**What is required**
Each line of the data below that contains "VMID" must be copied.

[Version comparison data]
/---

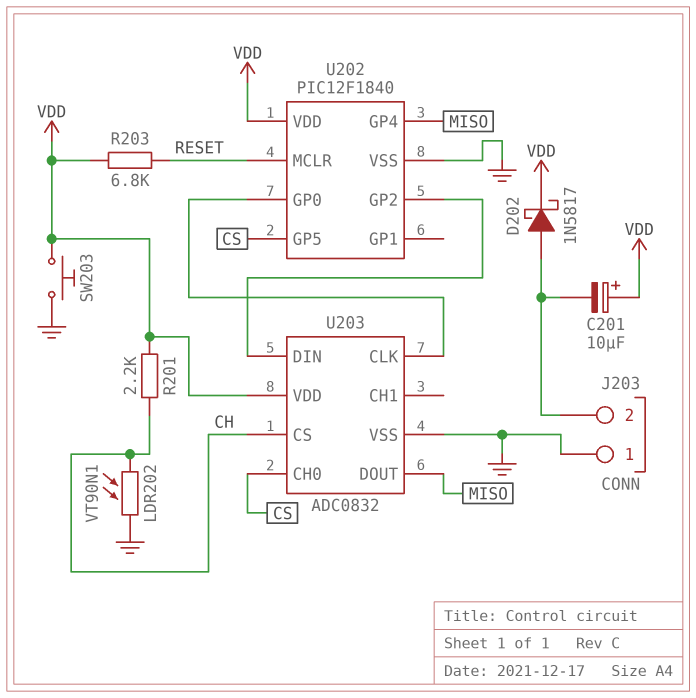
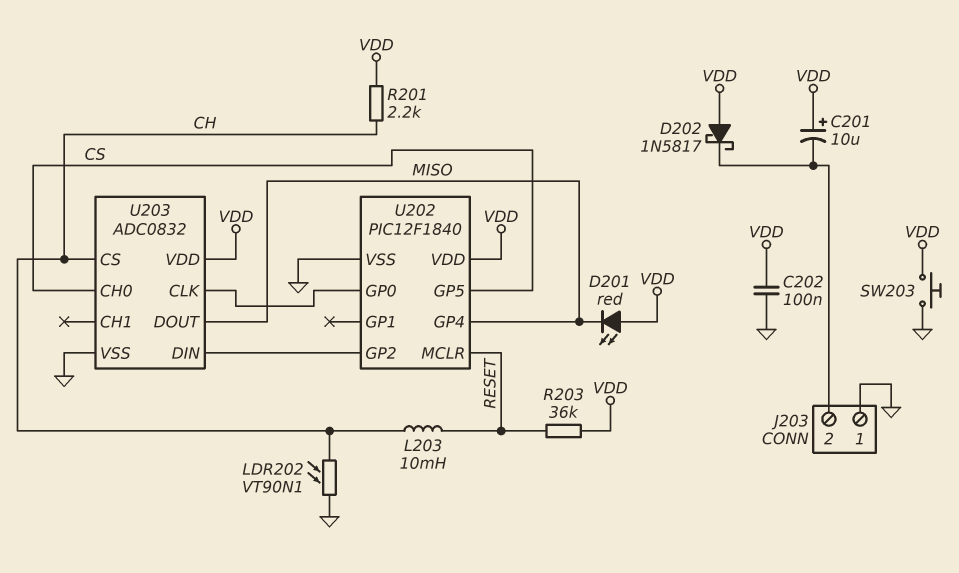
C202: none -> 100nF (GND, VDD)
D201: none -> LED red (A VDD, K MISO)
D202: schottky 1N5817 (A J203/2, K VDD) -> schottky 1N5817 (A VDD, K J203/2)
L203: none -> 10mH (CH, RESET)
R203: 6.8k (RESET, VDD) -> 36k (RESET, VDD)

\---
/---

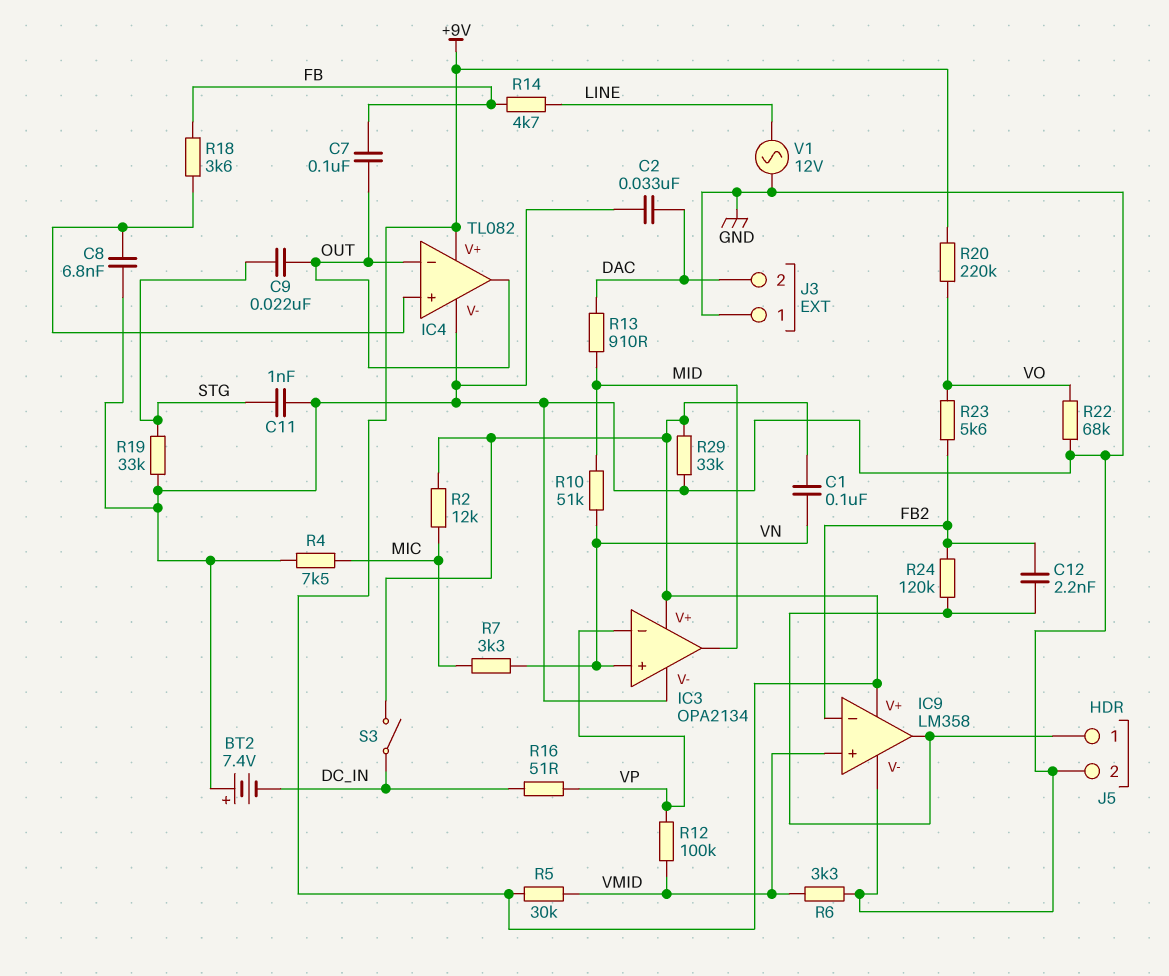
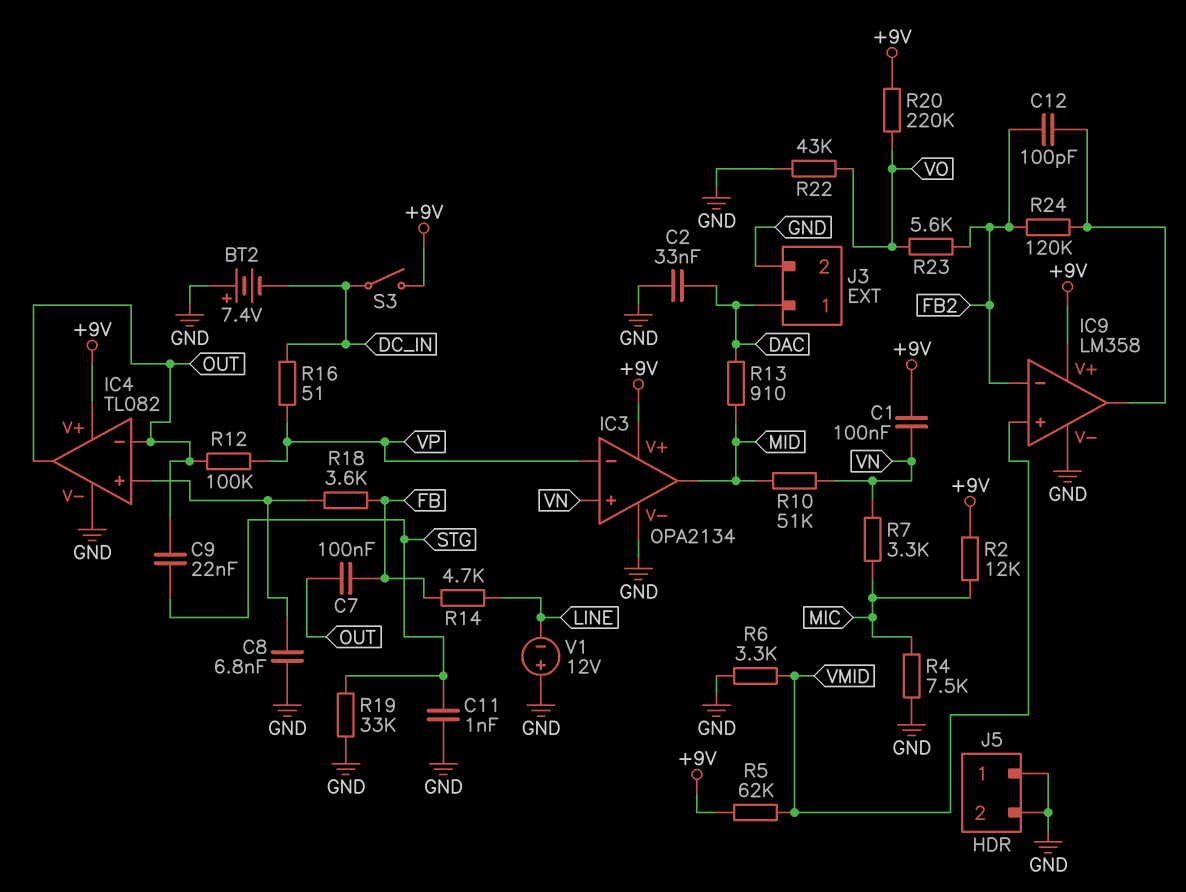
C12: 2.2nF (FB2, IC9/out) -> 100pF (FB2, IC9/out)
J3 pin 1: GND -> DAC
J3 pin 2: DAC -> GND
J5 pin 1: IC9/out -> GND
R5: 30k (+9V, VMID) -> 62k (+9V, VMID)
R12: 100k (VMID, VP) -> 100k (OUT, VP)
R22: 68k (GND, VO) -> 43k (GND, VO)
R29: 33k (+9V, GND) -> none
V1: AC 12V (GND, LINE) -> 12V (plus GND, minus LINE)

\---

**Solved exercise**
R5: 30k (+9V, VMID) -> 62k (+9V, VMID)
R12: 100k (VMID, VP) -> 100k (OUT, VP)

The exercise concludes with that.